_INSTRUCTION:_
If a line in the entries below includes "blue", pick it out and copy it.

RECORDS FOR THE EXERCISE below:

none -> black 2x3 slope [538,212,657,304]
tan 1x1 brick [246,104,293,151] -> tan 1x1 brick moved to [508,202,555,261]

End of RECORDS FOR THE EXERCISE.
RECORDS FOR THE EXERCISE below:

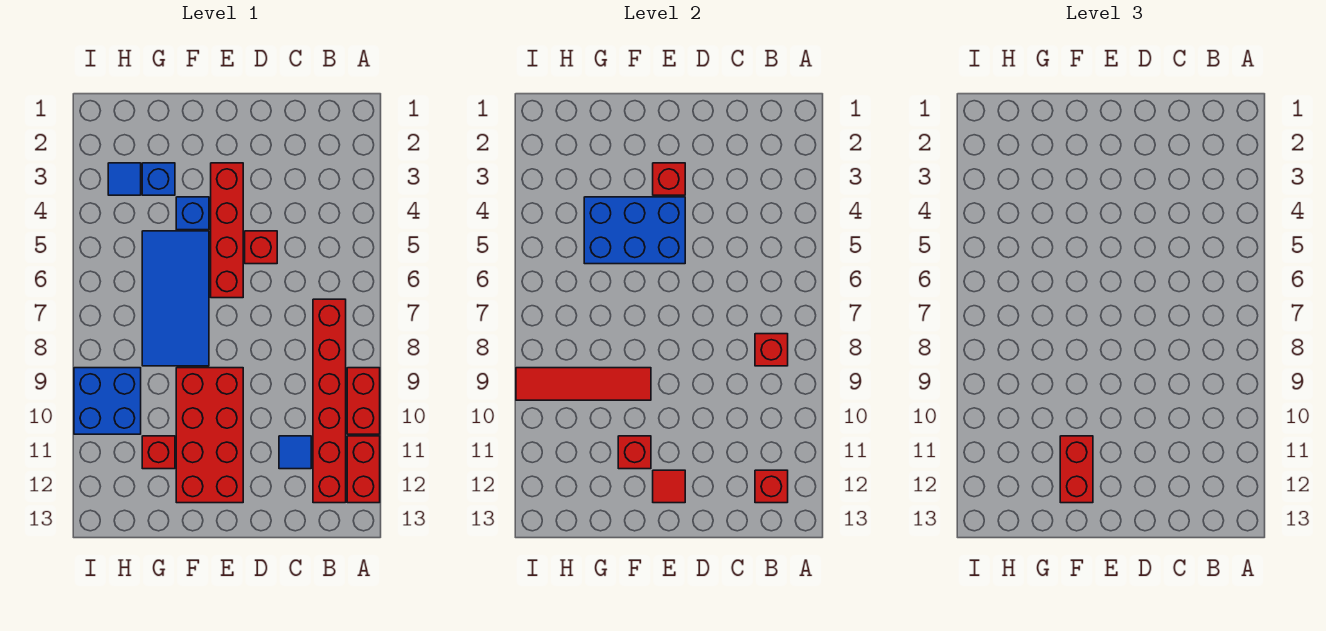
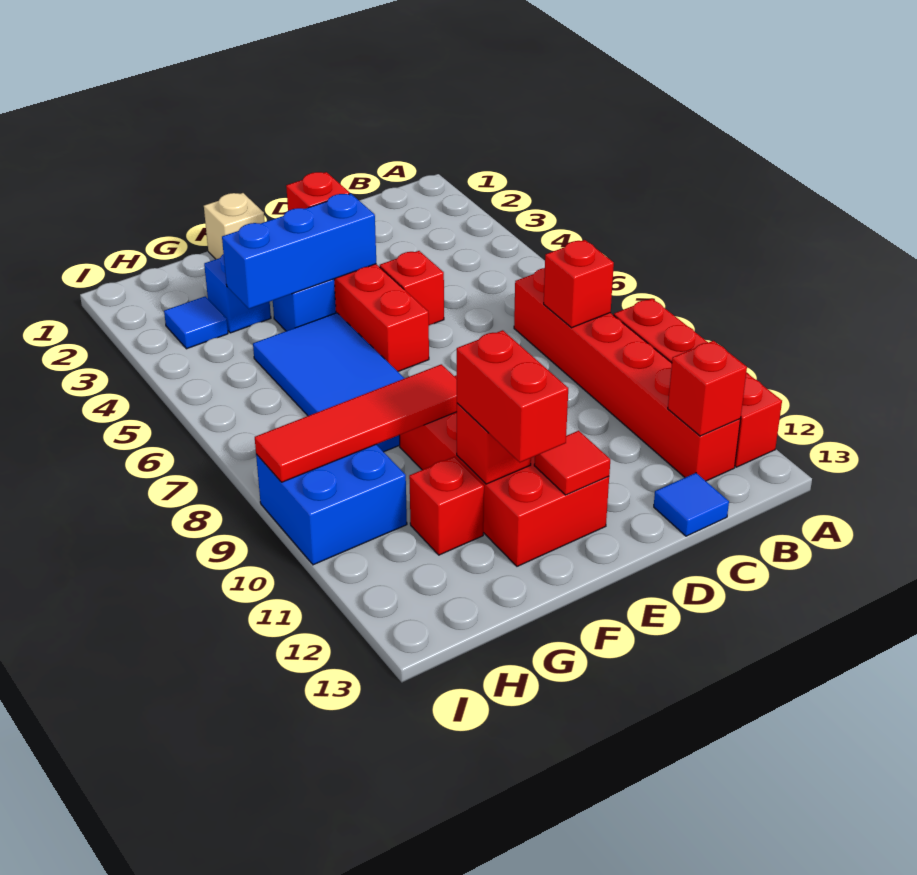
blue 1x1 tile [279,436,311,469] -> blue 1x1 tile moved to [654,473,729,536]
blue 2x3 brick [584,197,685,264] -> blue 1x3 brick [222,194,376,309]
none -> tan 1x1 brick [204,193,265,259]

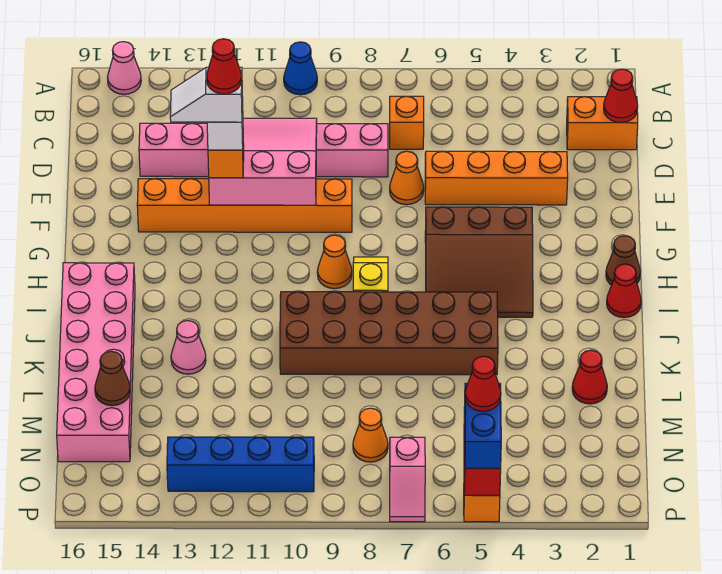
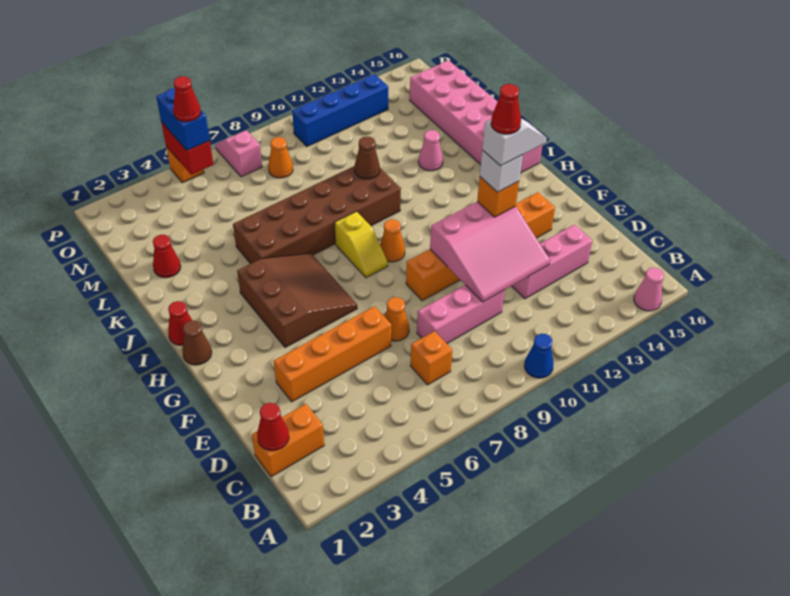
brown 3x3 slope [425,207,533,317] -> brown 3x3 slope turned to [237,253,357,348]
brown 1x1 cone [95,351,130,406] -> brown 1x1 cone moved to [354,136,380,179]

End of RECORDS FOR THE EXERCISE.

_ANSWER AREA:_
blue 1x1 tile [279,436,311,469] -> blue 1x1 tile moved to [654,473,729,536]
blue 2x3 brick [584,197,685,264] -> blue 1x3 brick [222,194,376,309]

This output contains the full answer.